*To do*: Please find all lines in the data that hold the string "PINK" and copy them.

*Data block*:
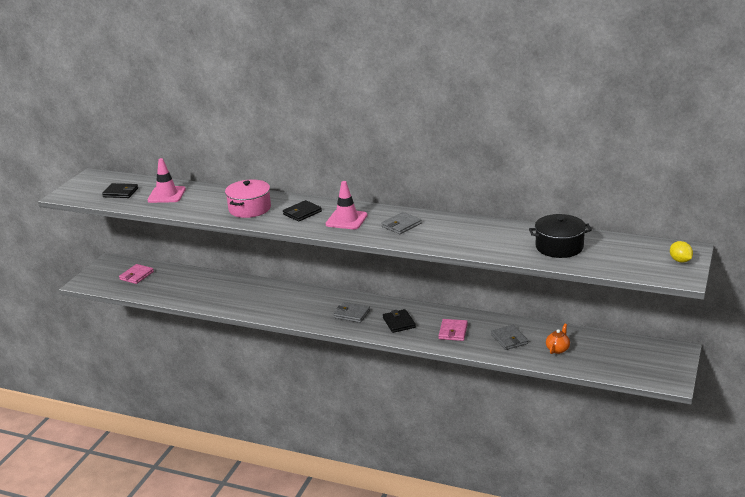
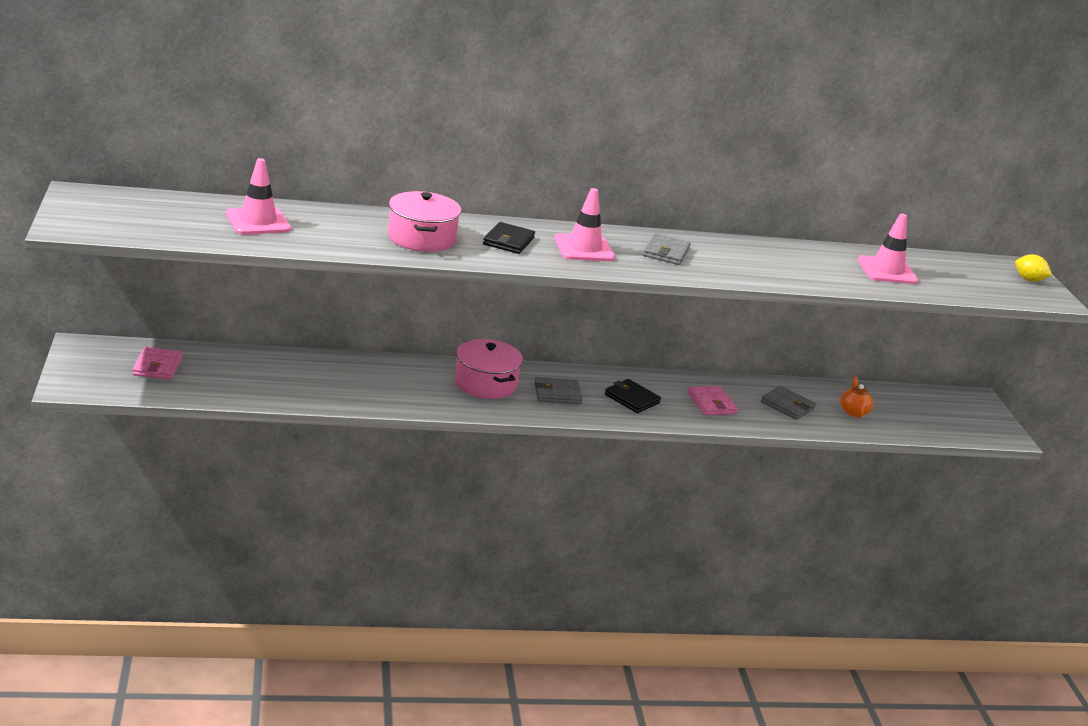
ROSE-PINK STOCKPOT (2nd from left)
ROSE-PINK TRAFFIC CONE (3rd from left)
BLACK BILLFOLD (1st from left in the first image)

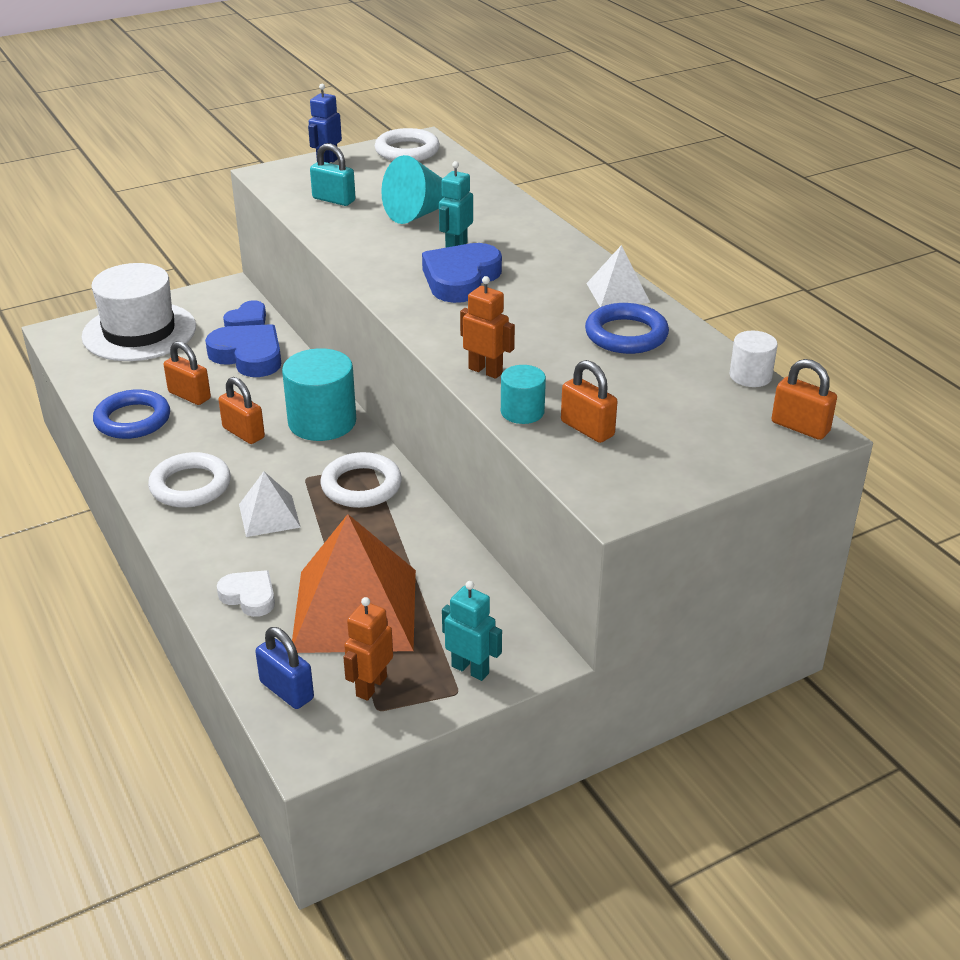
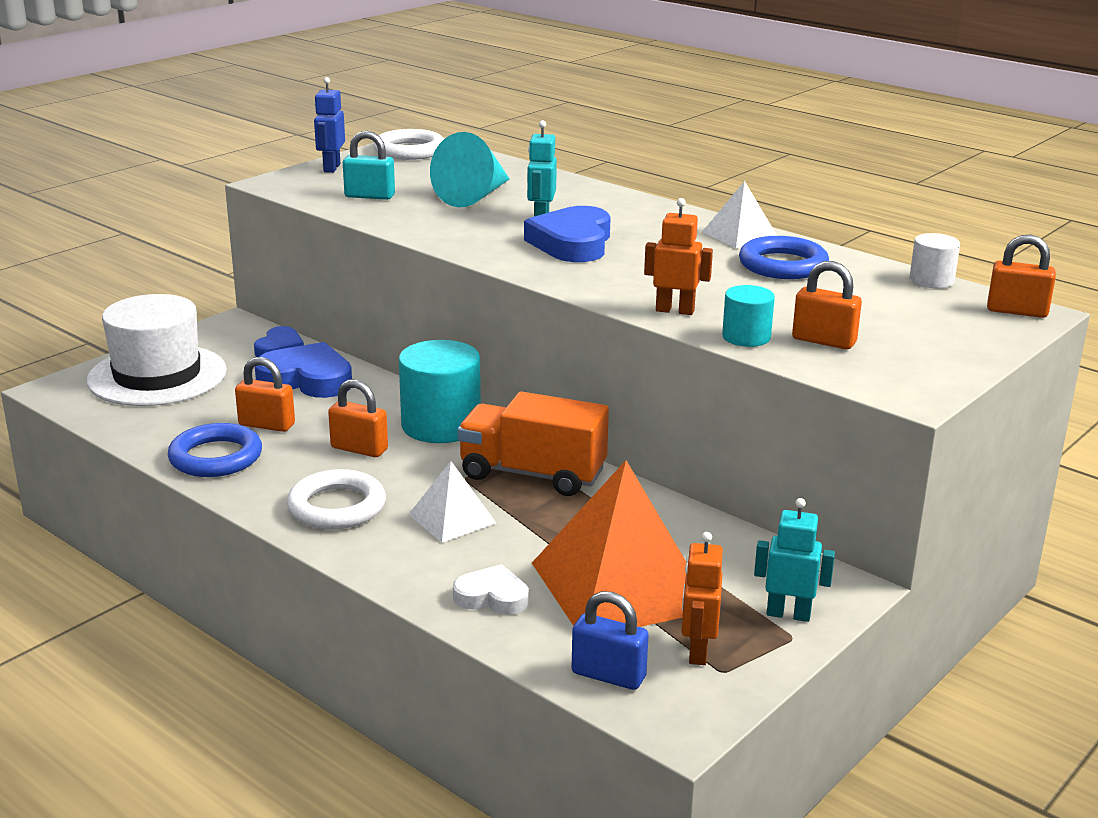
ORANGE-COLOURED TRUCK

*Task answer*:
ROSE-PINK STOCKPOT (2nd from left)
ROSE-PINK TRAFFIC CONE (3rd from left)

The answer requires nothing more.